(Data excerpts)

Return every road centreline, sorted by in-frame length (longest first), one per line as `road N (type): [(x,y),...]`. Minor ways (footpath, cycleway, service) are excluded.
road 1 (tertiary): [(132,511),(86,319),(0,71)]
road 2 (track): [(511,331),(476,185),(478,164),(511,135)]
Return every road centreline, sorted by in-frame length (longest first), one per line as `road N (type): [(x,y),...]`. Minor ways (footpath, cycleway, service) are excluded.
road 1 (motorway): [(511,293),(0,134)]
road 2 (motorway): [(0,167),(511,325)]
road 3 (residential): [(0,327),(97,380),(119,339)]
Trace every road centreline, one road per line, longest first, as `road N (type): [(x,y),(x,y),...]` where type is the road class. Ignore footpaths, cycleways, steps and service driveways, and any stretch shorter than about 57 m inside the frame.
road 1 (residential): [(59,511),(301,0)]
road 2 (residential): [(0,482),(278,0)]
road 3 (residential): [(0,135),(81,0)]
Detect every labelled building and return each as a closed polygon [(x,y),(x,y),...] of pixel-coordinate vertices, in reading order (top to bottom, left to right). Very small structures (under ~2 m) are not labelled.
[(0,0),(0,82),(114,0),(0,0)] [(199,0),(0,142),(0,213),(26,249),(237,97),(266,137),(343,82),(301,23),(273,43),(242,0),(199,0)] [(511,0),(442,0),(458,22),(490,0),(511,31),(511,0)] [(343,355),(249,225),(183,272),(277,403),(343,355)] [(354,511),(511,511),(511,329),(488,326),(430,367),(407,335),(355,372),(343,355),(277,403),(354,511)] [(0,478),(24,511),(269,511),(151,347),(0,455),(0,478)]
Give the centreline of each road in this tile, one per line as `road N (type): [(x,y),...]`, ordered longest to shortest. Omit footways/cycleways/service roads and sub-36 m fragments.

• [JOB]
Rewrite the listing above, changing every "centreline" to "centerline" and keeping all other text unchanged.

• [REPLY]
Return every road centerline, sorted by in-frame length (longest first), one per line as `road N (type): [(x,y),...]`. Minor ways (footpath, cycleway, service) are excluded.
road 1 (tertiary): [(132,511),(86,319),(0,71)]
road 2 (track): [(511,331),(476,185),(478,164),(511,135)]
Return every road centerline, sorted by in-frame length (longest first), one per line as `road N (type): [(x,y),...]`. Minor ways (footpath, cycleway, service) are excluded.
road 1 (motorway): [(511,293),(0,134)]
road 2 (motorway): [(0,167),(511,325)]
road 3 (residential): [(0,327),(97,380),(119,339)]
Trace every road centerline, one road per line, longest first, as `road N (type): [(x,y),(x,y),...]` where type is the road class. Ignore footpaths, cycleways, steps and service driveways, and any stretch shorter than about 57 m inside the frame.
road 1 (residential): [(59,511),(301,0)]
road 2 (residential): [(0,482),(278,0)]
road 3 (residential): [(0,135),(81,0)]
Detect every labelled building and return each as a closed polygon [(x,y),(x,y),...] of pixel-coordinate vertices, in reading order (top to bottom, left to right). Very small structures (under ~2 m) are not labelled.
[(0,0),(0,82),(114,0),(0,0)] [(199,0),(0,142),(0,213),(26,249),(237,97),(266,137),(343,82),(301,23),(273,43),(242,0),(199,0)] [(511,0),(442,0),(458,22),(490,0),(511,31),(511,0)] [(343,355),(249,225),(183,272),(277,403),(343,355)] [(354,511),(511,511),(511,329),(488,326),(430,367),(407,335),(355,372),(343,355),(277,403),(354,511)] [(0,478),(24,511),(269,511),(151,347),(0,455),(0,478)]
Give the centerline of each road in this tile, one per line as `road N (type): [(x,y),...]`, ordered longest to shortest. Omit footways/cycleways/service roads and sub-36 m fragments.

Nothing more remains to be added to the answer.